(Dataset entries)
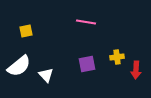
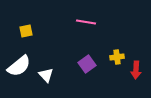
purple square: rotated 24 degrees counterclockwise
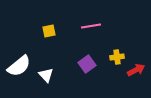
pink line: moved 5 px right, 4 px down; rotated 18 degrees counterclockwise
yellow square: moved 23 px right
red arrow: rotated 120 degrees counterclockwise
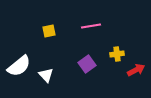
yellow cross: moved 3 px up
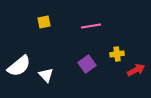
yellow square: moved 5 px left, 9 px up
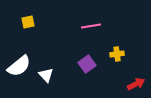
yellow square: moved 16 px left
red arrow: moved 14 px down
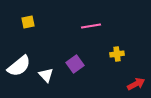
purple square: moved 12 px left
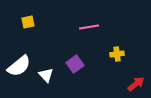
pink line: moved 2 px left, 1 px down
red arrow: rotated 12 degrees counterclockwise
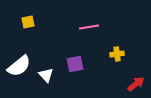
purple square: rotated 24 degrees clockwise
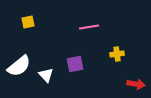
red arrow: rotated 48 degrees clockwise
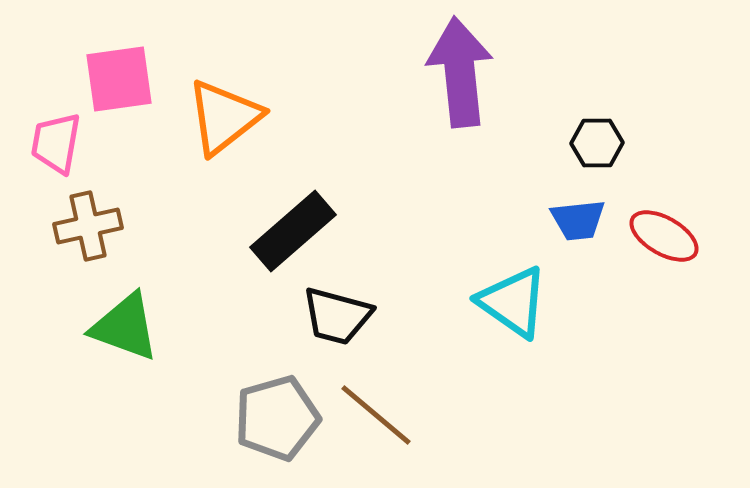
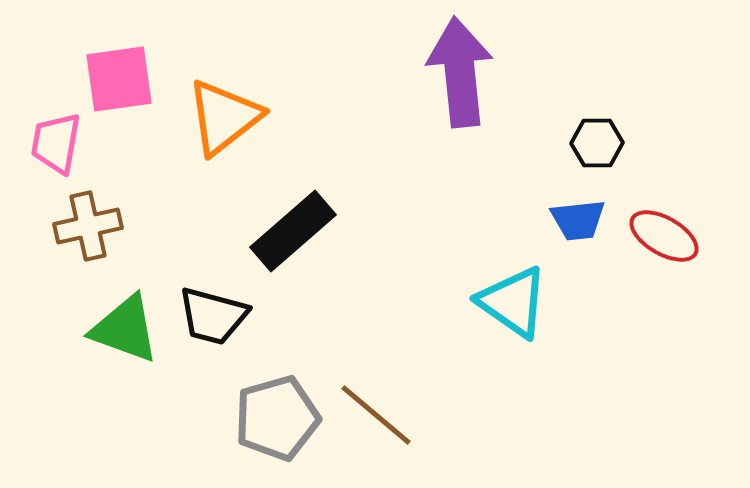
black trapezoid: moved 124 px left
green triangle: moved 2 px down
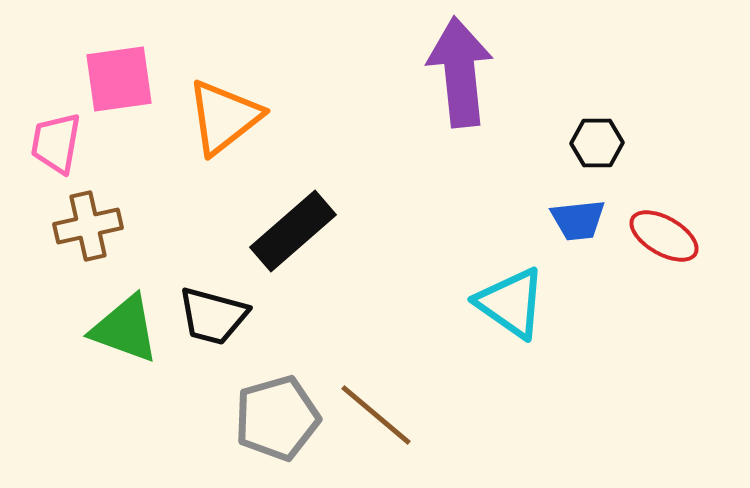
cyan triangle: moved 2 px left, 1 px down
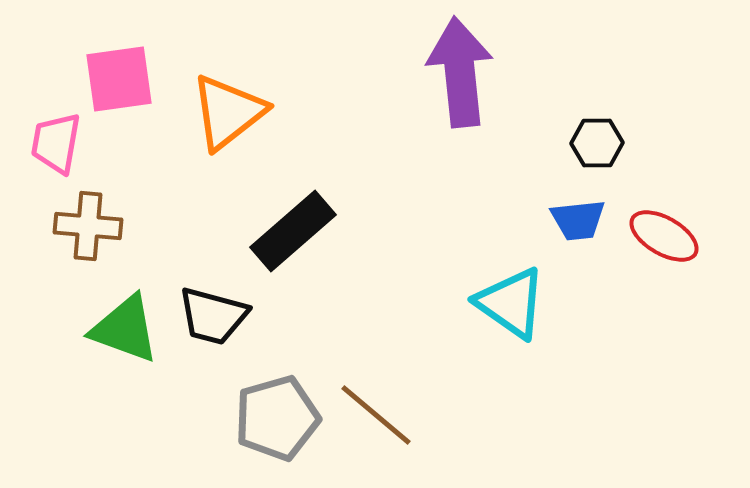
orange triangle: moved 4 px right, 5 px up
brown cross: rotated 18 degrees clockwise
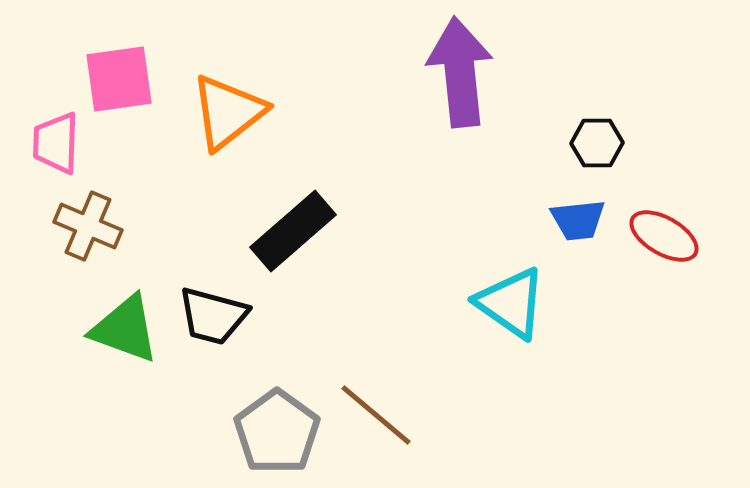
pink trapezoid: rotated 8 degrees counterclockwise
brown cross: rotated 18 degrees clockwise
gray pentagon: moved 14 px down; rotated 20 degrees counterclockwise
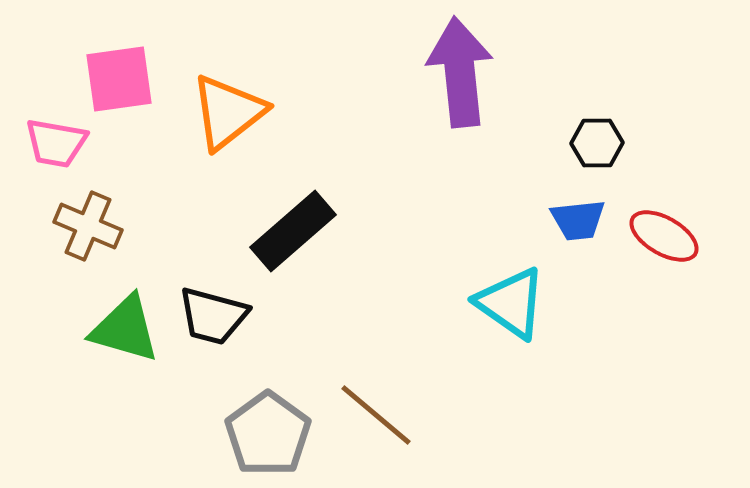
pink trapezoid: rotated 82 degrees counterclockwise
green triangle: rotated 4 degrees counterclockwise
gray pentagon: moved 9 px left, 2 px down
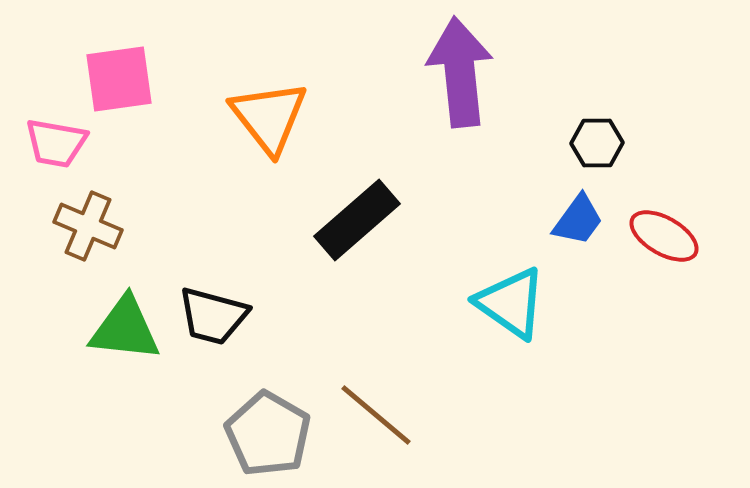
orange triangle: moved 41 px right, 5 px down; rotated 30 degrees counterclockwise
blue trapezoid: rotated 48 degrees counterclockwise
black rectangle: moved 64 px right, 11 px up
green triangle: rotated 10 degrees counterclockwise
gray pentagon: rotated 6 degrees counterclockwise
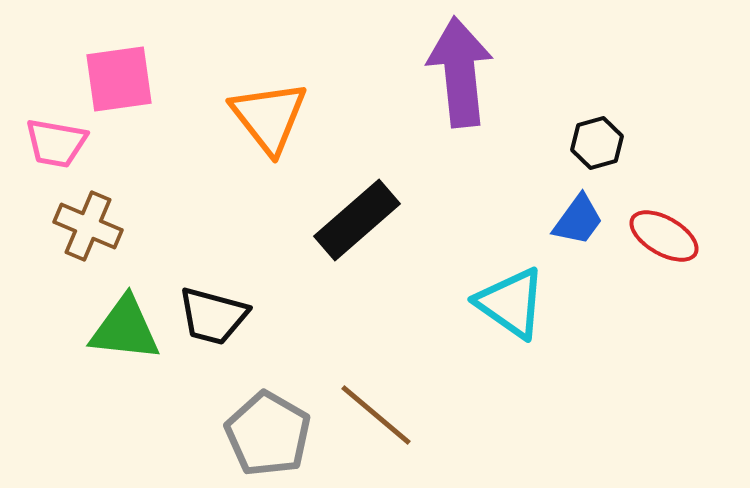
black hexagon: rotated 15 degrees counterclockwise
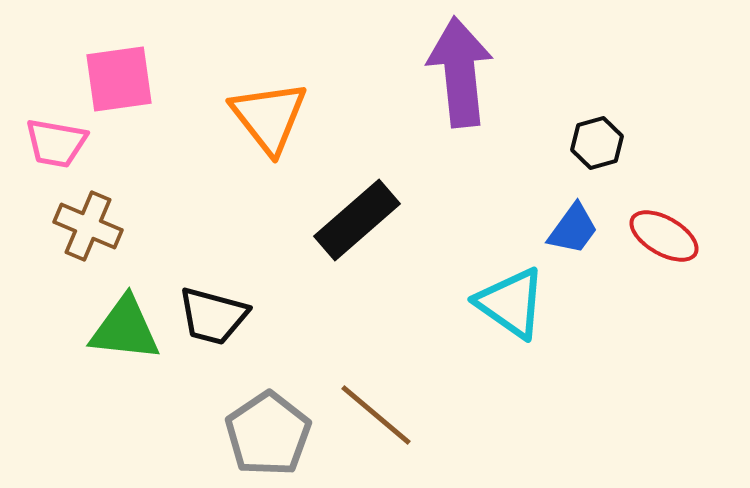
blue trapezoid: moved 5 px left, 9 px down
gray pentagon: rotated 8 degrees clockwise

### Task
In the entries above, change every "red arrow" to "white arrow" and write the lines out again, with nothing else altered. Leave the picture lines out of your answer.

### Task answer
purple square: rotated 24 degrees counterclockwise
pink line: moved 5 px right, 4 px down; rotated 18 degrees counterclockwise
yellow square: moved 23 px right
white arrow: rotated 120 degrees counterclockwise
yellow cross: moved 3 px up
yellow square: moved 5 px left, 9 px up
yellow square: moved 16 px left
white arrow: moved 14 px down
purple square: moved 12 px left
pink line: moved 2 px left, 1 px down
white arrow: rotated 12 degrees counterclockwise
purple square: rotated 24 degrees clockwise
white arrow: rotated 48 degrees clockwise
black trapezoid: moved 124 px left
green triangle: moved 2 px down
cyan triangle: moved 2 px left, 1 px down
orange triangle: moved 4 px right, 5 px up
brown cross: rotated 18 degrees clockwise
pink trapezoid: rotated 8 degrees counterclockwise
brown cross: rotated 18 degrees clockwise
gray pentagon: moved 14 px down; rotated 20 degrees counterclockwise
pink trapezoid: rotated 82 degrees counterclockwise
green triangle: rotated 4 degrees counterclockwise
gray pentagon: moved 9 px left, 2 px down
orange triangle: moved 41 px right, 5 px down; rotated 30 degrees counterclockwise
blue trapezoid: rotated 48 degrees counterclockwise
black rectangle: moved 64 px right, 11 px up
green triangle: rotated 10 degrees counterclockwise
gray pentagon: rotated 6 degrees counterclockwise
black hexagon: rotated 15 degrees counterclockwise
blue trapezoid: moved 5 px left, 9 px down
gray pentagon: rotated 8 degrees clockwise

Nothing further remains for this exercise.